WHAT THE TASK ASKS —
Please transcribe all of the entries exactly, leaving out any images.

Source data
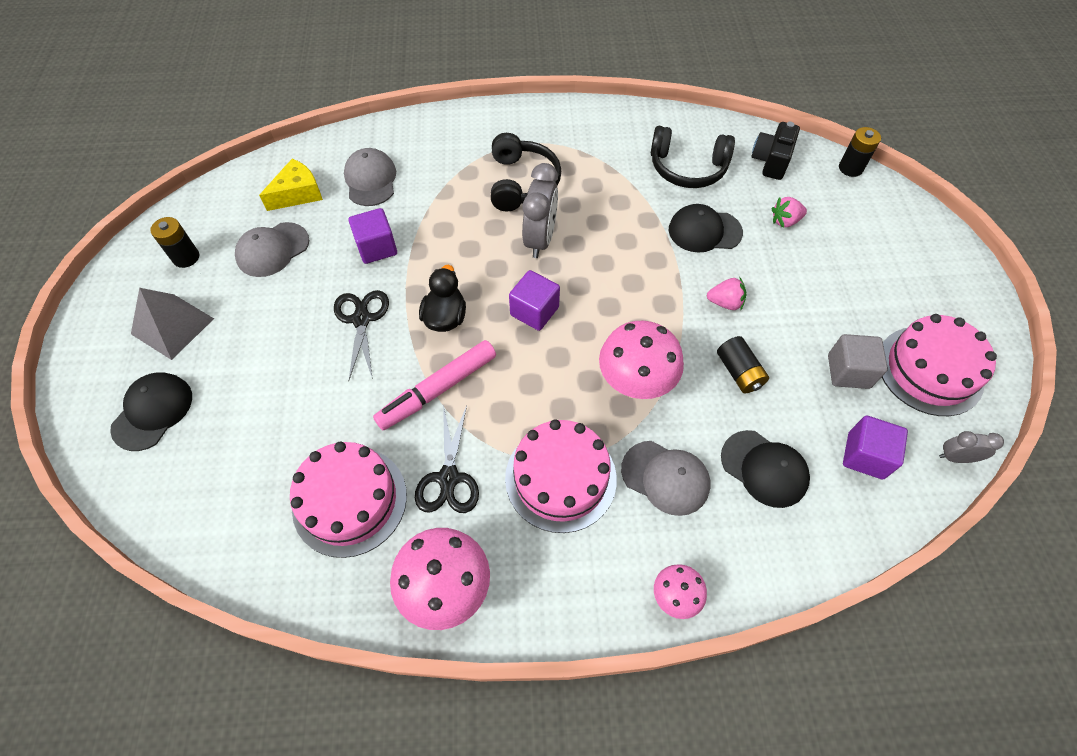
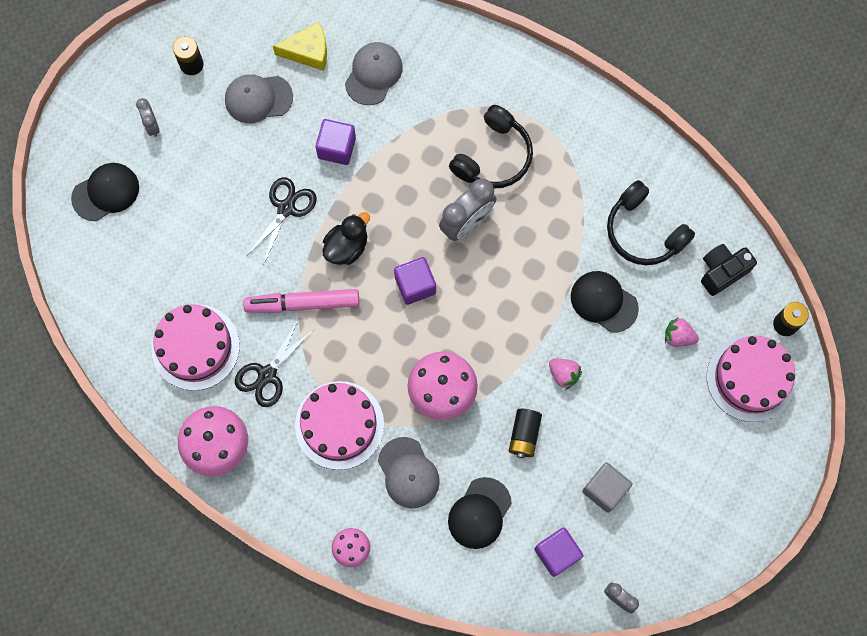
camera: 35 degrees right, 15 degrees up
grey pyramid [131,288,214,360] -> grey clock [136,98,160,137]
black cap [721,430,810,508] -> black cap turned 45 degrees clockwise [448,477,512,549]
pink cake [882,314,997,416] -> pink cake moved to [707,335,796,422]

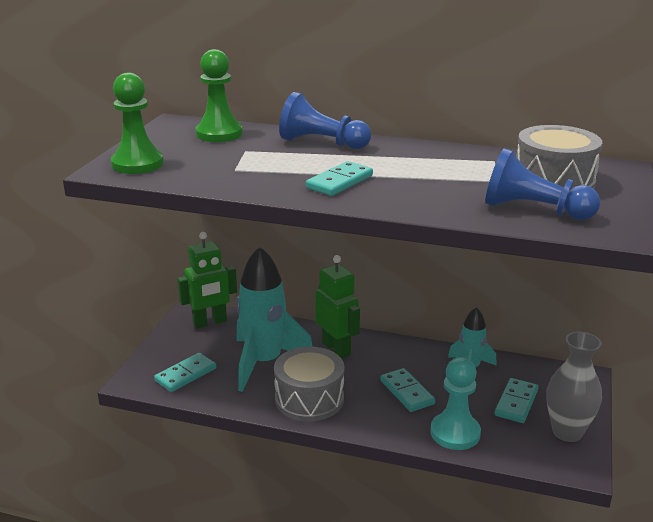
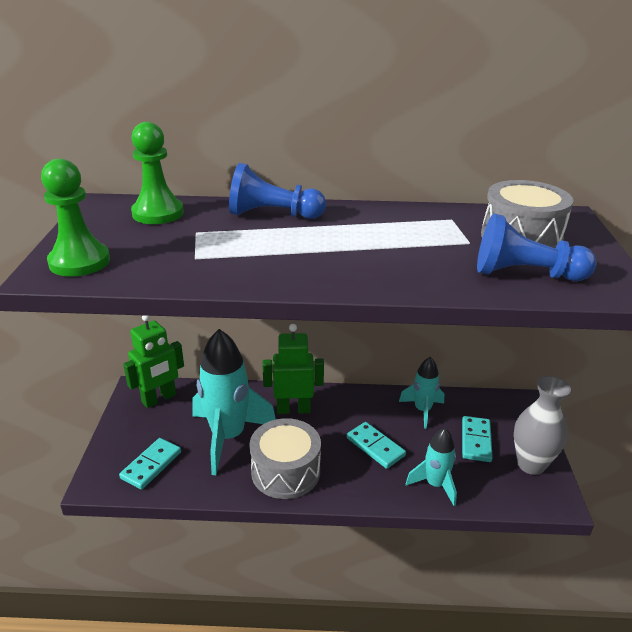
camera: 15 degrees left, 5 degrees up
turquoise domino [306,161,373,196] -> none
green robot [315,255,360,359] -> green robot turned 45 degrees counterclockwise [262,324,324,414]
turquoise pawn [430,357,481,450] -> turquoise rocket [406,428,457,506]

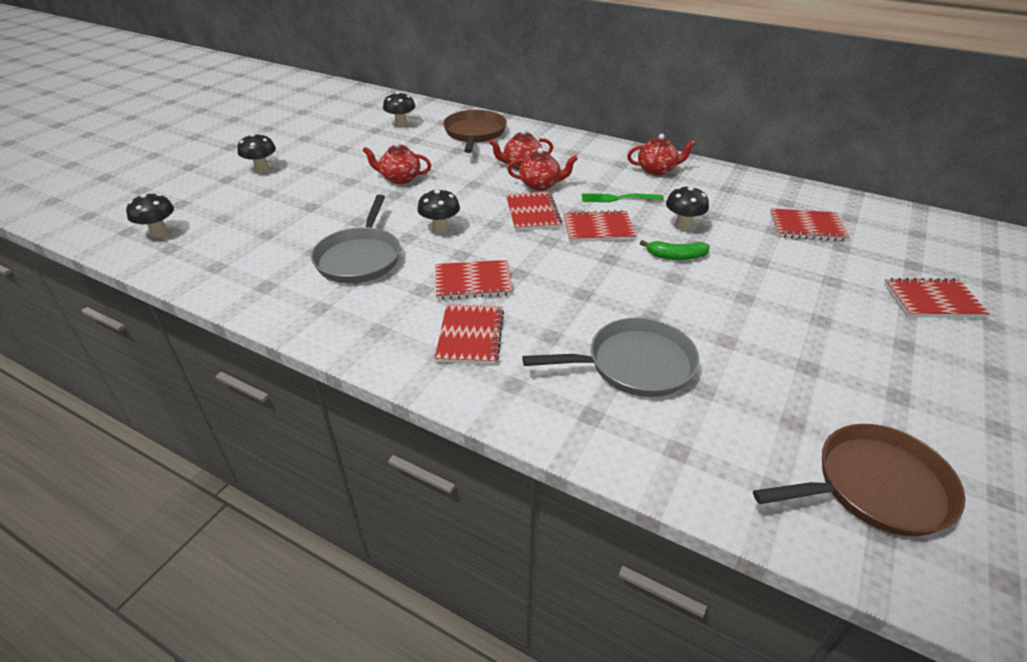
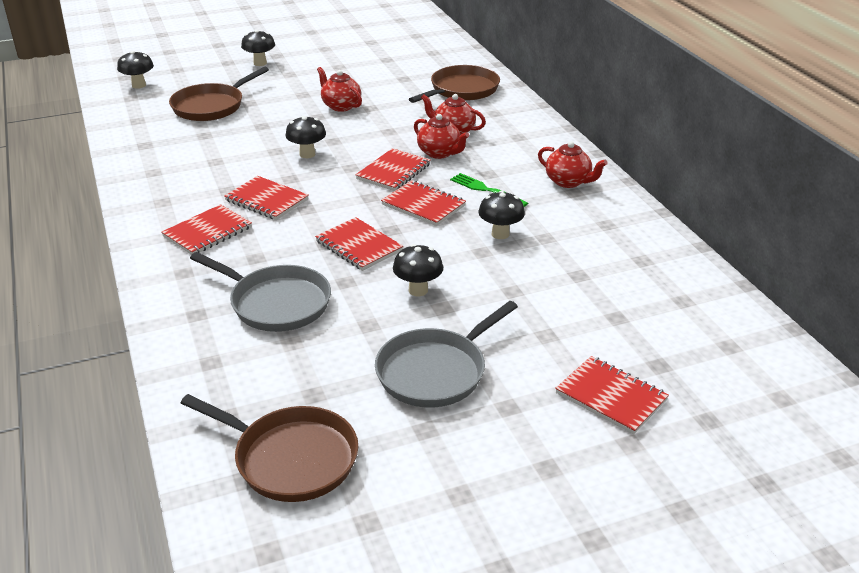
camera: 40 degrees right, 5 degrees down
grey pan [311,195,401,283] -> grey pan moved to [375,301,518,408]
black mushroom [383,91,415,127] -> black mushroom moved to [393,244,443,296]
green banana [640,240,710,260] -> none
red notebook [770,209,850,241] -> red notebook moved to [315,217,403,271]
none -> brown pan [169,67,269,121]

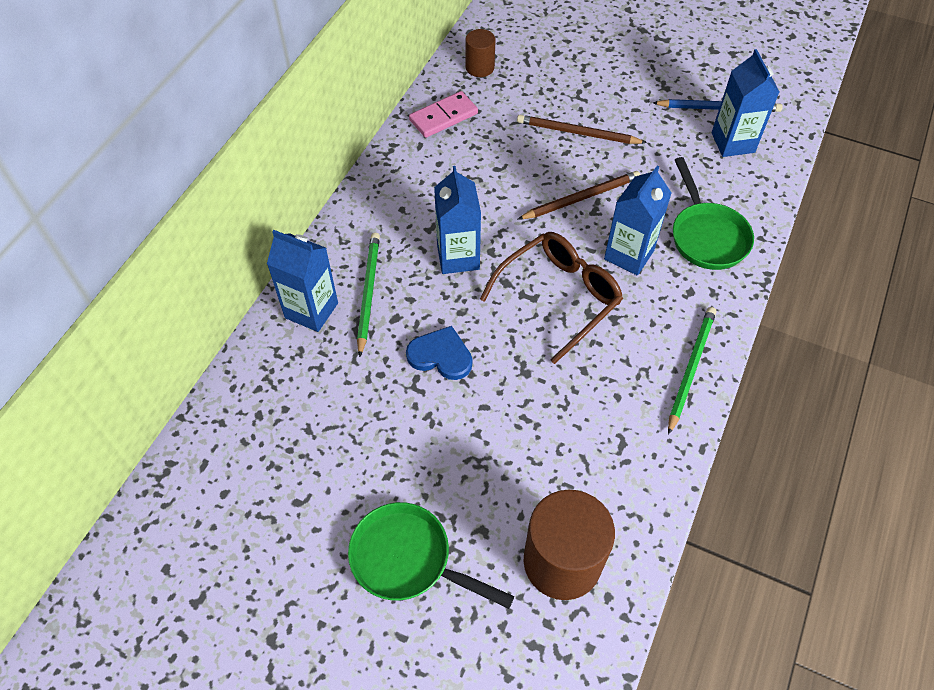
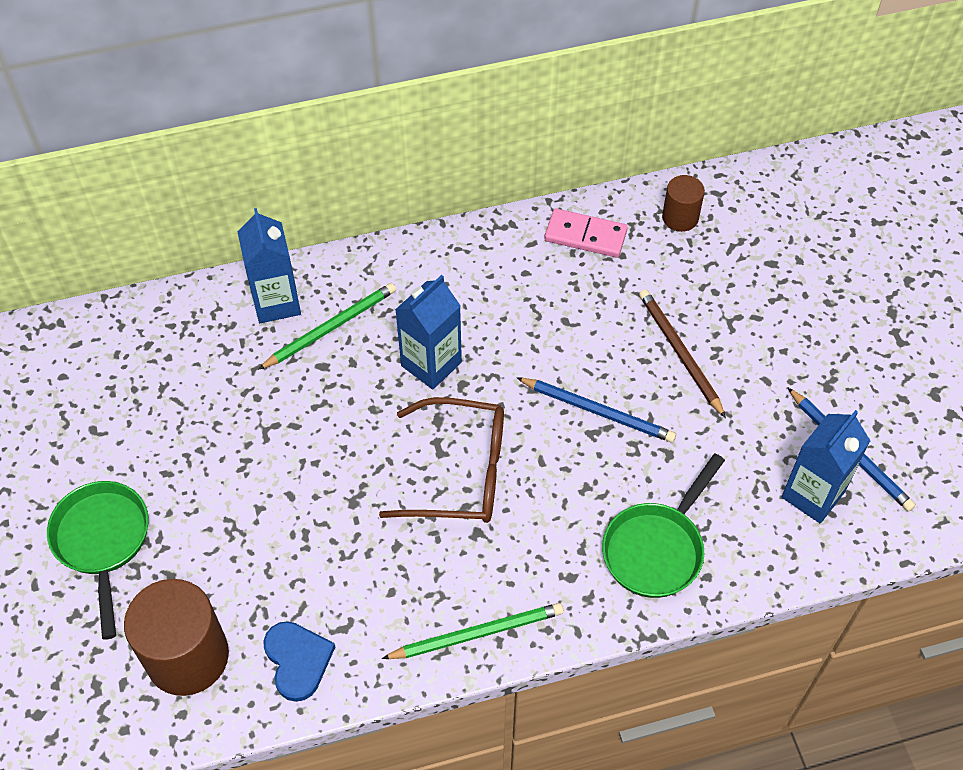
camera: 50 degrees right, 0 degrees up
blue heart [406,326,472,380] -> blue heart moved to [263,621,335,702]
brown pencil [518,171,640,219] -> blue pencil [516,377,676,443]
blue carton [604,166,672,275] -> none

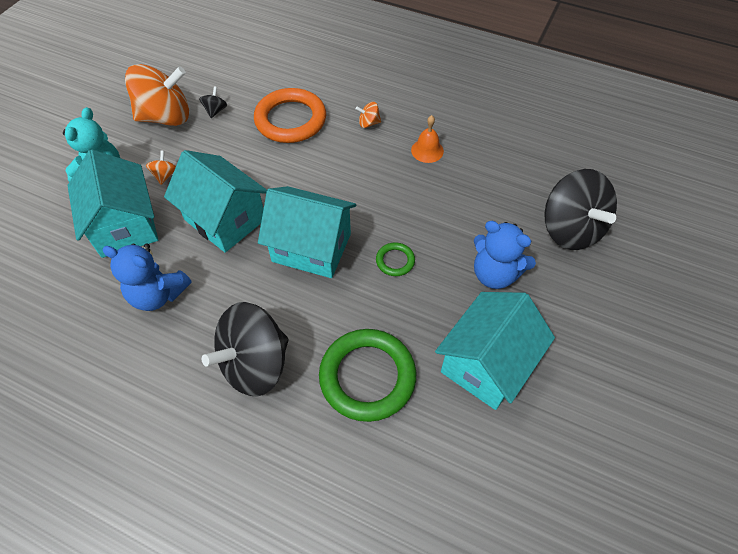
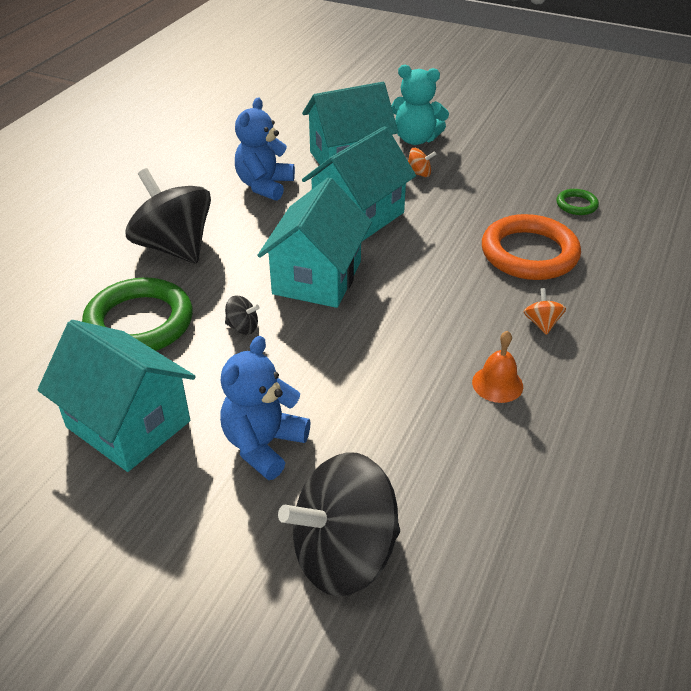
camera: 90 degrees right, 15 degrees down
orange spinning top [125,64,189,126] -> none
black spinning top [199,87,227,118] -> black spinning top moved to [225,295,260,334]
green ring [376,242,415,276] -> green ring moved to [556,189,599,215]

WRITTEN RESPONSE —
camera: 35 degrees right, 15 degrees up
grey pyramid [131,288,214,360] -> grey clock [136,98,160,137]
black cap [721,430,810,508] -> black cap turned 45 degrees clockwise [448,477,512,549]
pink cake [882,314,997,416] -> pink cake moved to [707,335,796,422]

camera: 15 degrees left, 5 degrees up
turquoise domino [306,161,373,196] -> none
green robot [315,255,360,359] -> green robot turned 45 degrees counterclockwise [262,324,324,414]
turquoise pawn [430,357,481,450] -> turquoise rocket [406,428,457,506]

camera: 40 degrees right, 5 degrees down
grey pan [311,195,401,283] -> grey pan moved to [375,301,518,408]
black mushroom [383,91,415,127] -> black mushroom moved to [393,244,443,296]
green banana [640,240,710,260] -> none
red notebook [770,209,850,241] -> red notebook moved to [315,217,403,271]
none -> brown pan [169,67,269,121]

camera: 50 degrees right, 0 degrees up
blue heart [406,326,472,380] -> blue heart moved to [263,621,335,702]
brown pencil [518,171,640,219] -> blue pencil [516,377,676,443]
blue carton [604,166,672,275] -> none

camera: 90 degrees right, 15 degrees down
orange spinning top [125,64,189,126] -> none
black spinning top [199,87,227,118] -> black spinning top moved to [225,295,260,334]
green ring [376,242,415,276] -> green ring moved to [556,189,599,215]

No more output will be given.